◆ What is expected
Below are the records. Reproduce exactly the lines from the one containing "green fish |" through the final line, and omit any pictures.

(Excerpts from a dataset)
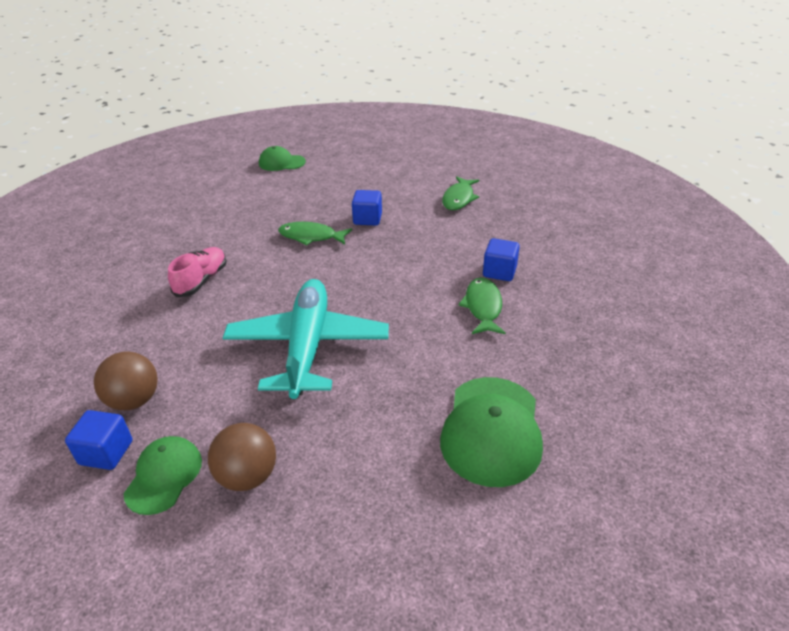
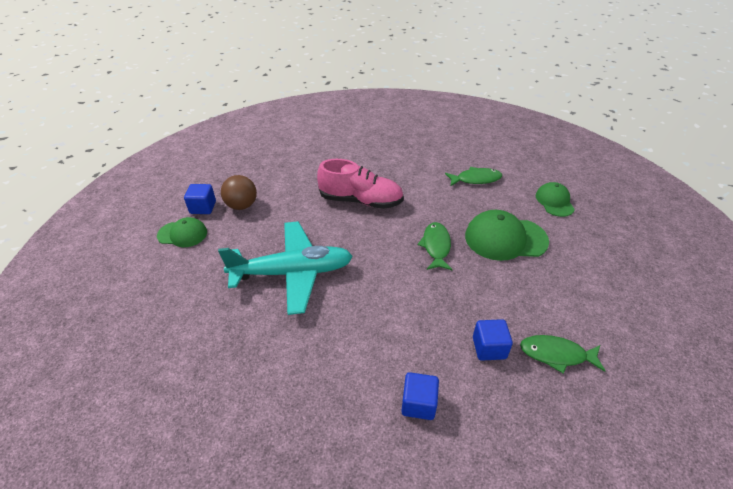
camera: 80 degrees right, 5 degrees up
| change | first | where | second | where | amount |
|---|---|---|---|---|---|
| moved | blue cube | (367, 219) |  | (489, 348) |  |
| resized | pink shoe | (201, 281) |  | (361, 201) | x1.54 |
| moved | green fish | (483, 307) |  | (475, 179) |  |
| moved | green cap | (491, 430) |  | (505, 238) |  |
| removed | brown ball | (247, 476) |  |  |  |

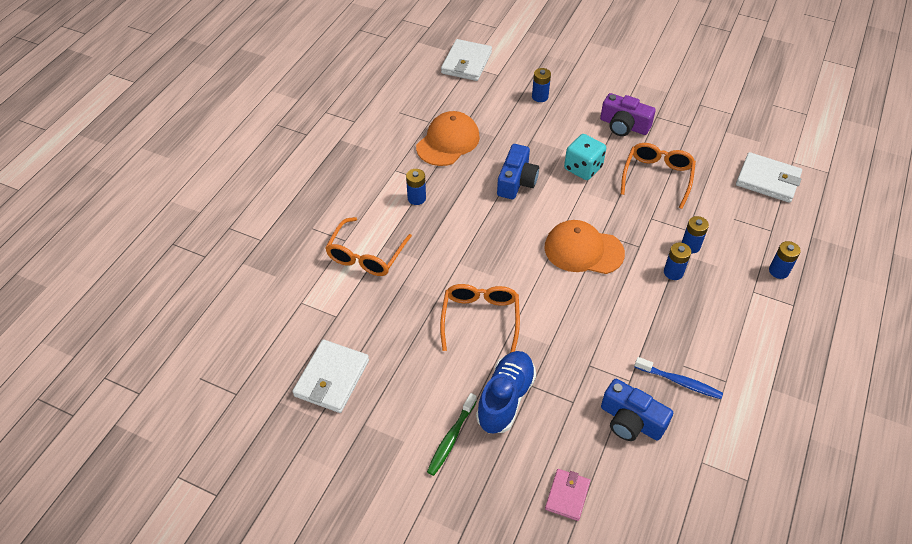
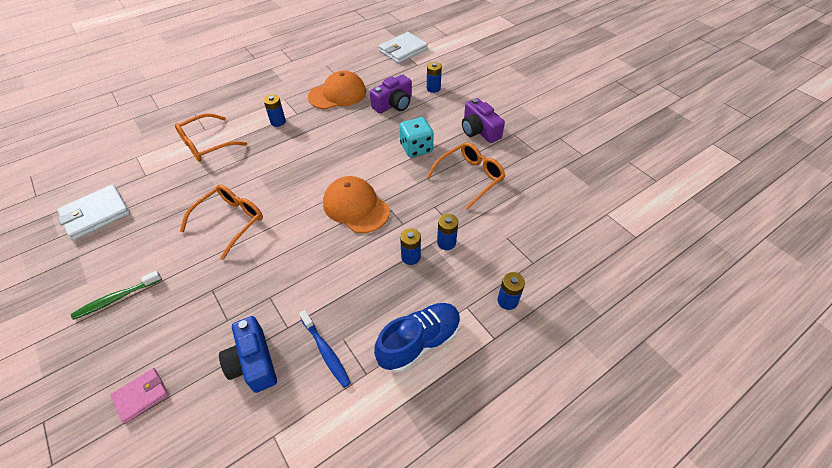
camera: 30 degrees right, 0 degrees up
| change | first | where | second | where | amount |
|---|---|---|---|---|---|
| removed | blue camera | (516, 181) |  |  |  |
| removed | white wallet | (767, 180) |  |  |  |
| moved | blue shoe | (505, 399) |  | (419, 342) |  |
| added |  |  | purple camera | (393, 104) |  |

◆ Result of the exercise
| moved | green fish | (483, 307) |  | (475, 179) |  |
| moved | green cap | (491, 430) |  | (505, 238) |  |
| removed | brown ball | (247, 476) |  |  |  |

camera: 30 degrees right, 0 degrees up
| change | first | where | second | where | amount |
|---|---|---|---|---|---|
| removed | blue camera | (516, 181) |  |  |  |
| removed | white wallet | (767, 180) |  |  |  |
| moved | blue shoe | (505, 399) |  | (419, 342) |  |
| added |  |  | purple camera | (393, 104) |  |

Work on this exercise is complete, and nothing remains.